▶ _WHAT NEEDS TO BE DONE_
Give back the lines of the entries below exactly as written, from the first line to the line holding "lime cone E6 level 2 -> lime cone C6 level 1", both included, with the pictures omitted.

▶ _RECORDS PROVIDED_
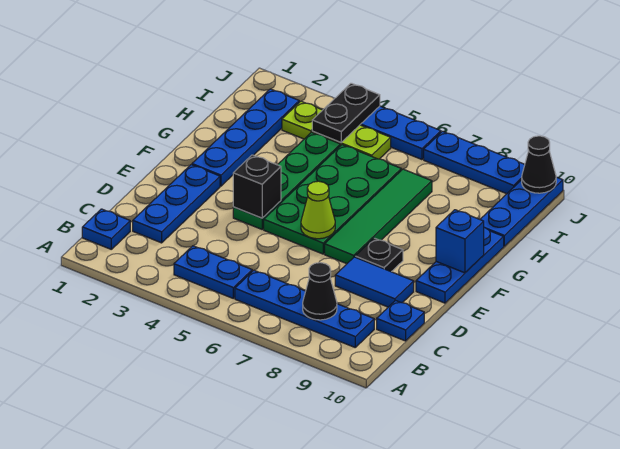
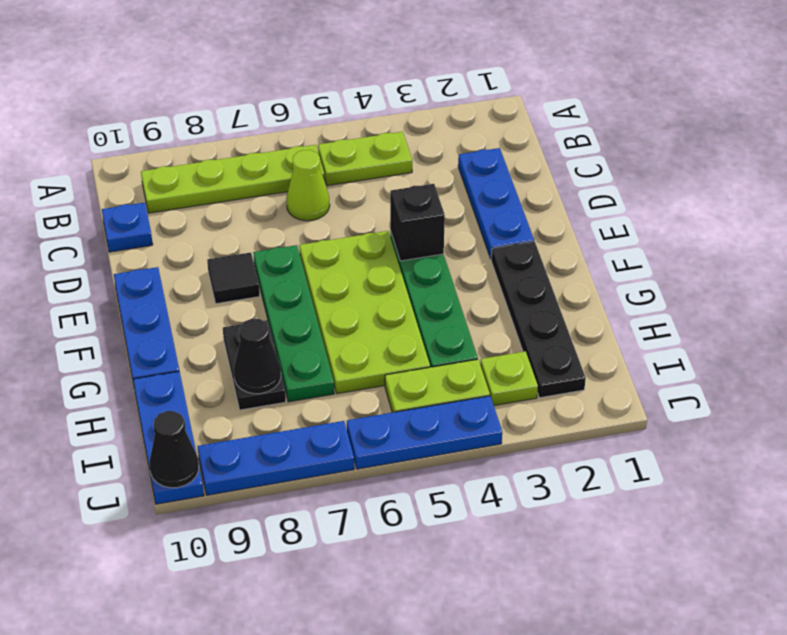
blue plate B1 level 1 -> none
blue plate B4:B5 level 1 -> lime plate B4:B5 level 1
blue plate B6:B9 level 1 -> lime plate B6:B9 level 1
black cone B8 level 2 -> black cone H8 level 2
blue tile D8:D9 level 1 -> none
green plate E5:H6 level 1 -> lime plate E5:H6 level 1
lime cone E6 level 2 -> lime cone C6 level 1
green tile E7:H7 level 1 -> green plate E7:H7 level 1
black plate E8 level 1 -> black tile E8 level 1
blue plate F2:I2 level 1 -> black plate F2:I2 level 1
blue brick F10 level 2 -> none
black plate I4:J4 level 2 -> black plate G8:H8 level 1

▶ _SOLVED EXERCISE_
blue plate B1 level 1 -> none
blue plate B4:B5 level 1 -> lime plate B4:B5 level 1
blue plate B6:B9 level 1 -> lime plate B6:B9 level 1
black cone B8 level 2 -> black cone H8 level 2
blue tile D8:D9 level 1 -> none
green plate E5:H6 level 1 -> lime plate E5:H6 level 1
lime cone E6 level 2 -> lime cone C6 level 1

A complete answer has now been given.